What is being asked
Set down exactly the lines below between the line holding "red semicircle: rotated" and the line holding "brown hexagon: moved 25 px right, 64 px up", inclusive; no other line belongs in the answer.

Data records
——————

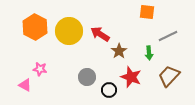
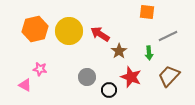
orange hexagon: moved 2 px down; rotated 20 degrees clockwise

——————

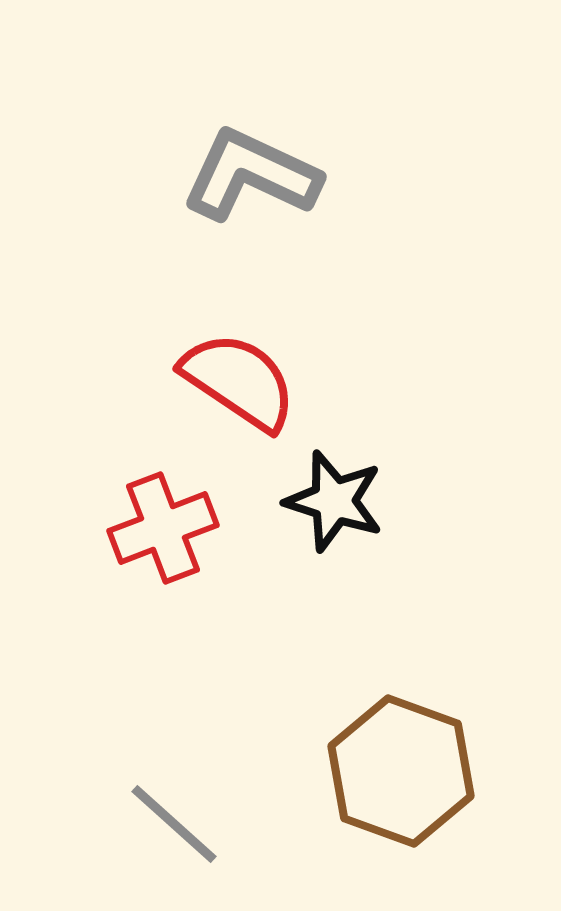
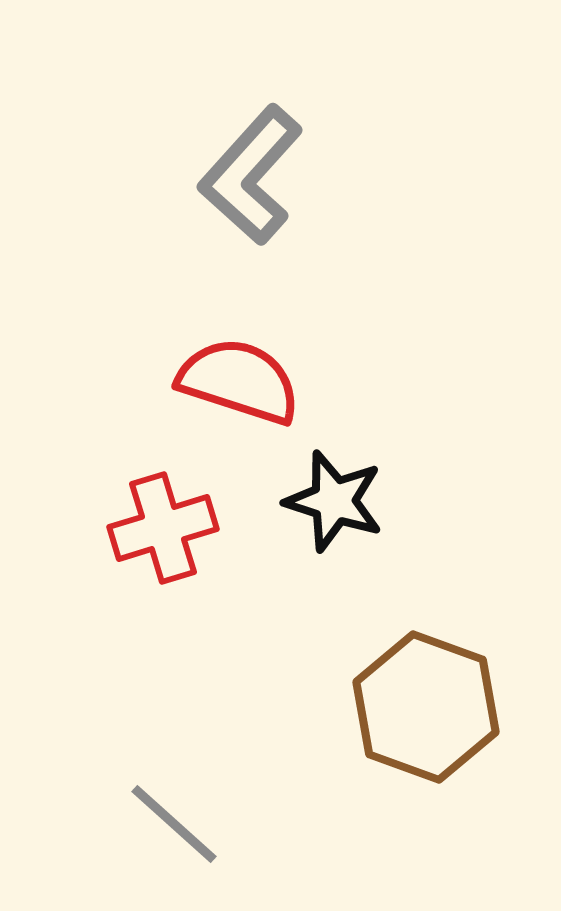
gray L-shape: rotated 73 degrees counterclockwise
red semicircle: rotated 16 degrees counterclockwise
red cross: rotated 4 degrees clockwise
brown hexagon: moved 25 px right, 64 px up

——————

Task solution
red semicircle: rotated 16 degrees counterclockwise
red cross: rotated 4 degrees clockwise
brown hexagon: moved 25 px right, 64 px up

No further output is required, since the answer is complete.